[Records contained in a dataset]
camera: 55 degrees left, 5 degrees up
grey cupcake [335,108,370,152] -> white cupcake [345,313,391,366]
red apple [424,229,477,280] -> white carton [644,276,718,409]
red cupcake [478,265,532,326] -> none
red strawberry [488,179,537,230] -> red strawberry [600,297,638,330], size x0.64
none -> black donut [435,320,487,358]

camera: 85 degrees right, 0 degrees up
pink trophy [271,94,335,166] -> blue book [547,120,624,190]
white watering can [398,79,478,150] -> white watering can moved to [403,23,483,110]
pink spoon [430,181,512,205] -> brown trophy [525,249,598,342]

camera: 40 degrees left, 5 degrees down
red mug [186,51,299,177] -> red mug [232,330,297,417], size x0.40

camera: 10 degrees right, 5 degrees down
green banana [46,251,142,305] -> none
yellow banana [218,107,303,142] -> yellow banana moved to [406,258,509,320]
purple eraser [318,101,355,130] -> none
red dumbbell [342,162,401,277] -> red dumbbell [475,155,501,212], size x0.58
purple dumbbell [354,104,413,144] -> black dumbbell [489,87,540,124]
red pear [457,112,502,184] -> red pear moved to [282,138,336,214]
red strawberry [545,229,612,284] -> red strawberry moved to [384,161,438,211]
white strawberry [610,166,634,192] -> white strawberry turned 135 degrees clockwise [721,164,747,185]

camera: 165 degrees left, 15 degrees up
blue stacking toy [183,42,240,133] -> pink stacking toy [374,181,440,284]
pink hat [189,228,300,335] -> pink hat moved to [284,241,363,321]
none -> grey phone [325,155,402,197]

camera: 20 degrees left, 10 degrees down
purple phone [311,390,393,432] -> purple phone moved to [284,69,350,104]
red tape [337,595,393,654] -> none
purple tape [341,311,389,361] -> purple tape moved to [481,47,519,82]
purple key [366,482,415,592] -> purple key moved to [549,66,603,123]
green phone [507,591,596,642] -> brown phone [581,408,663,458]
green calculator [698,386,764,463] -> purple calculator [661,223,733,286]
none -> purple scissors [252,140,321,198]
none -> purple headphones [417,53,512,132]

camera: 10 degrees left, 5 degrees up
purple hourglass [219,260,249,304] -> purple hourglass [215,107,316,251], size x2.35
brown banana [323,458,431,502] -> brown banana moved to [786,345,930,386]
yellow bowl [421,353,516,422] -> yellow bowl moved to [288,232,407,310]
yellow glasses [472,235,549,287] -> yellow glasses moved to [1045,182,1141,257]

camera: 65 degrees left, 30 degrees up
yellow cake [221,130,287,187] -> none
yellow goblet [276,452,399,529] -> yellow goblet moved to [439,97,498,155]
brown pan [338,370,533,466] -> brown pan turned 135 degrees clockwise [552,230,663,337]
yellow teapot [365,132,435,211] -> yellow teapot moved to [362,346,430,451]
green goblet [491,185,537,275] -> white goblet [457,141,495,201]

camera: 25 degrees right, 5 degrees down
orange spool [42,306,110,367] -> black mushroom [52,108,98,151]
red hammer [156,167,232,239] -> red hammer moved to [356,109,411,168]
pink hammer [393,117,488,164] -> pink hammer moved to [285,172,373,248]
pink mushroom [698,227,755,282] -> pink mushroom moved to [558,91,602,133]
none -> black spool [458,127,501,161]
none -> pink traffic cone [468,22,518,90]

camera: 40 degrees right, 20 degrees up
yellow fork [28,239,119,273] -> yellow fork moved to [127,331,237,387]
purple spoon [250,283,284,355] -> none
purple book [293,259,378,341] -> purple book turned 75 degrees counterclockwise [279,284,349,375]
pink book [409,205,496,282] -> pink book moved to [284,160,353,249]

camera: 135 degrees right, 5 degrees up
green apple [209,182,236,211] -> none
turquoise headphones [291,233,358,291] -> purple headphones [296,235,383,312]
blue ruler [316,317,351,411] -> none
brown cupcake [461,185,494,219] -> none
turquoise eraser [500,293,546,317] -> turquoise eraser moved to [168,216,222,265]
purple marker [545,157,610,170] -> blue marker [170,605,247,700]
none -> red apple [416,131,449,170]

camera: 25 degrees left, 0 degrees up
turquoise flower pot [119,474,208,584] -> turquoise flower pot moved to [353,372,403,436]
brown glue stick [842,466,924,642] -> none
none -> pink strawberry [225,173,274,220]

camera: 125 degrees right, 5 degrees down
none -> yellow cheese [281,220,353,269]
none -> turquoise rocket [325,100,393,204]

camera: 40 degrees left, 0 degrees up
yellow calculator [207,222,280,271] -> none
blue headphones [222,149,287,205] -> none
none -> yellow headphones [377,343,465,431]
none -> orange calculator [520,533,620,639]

● YOUR OBJECTIVE
Return, unchanged, the run of lines above that opens with the line containing "camera: 135 degrees right, 5 degrees up" and closes with the line containing "purple marker [545,157,610,170]". Include both.

● RESULT
camera: 135 degrees right, 5 degrees up
green apple [209,182,236,211] -> none
turquoise headphones [291,233,358,291] -> purple headphones [296,235,383,312]
blue ruler [316,317,351,411] -> none
brown cupcake [461,185,494,219] -> none
turquoise eraser [500,293,546,317] -> turquoise eraser moved to [168,216,222,265]
purple marker [545,157,610,170] -> blue marker [170,605,247,700]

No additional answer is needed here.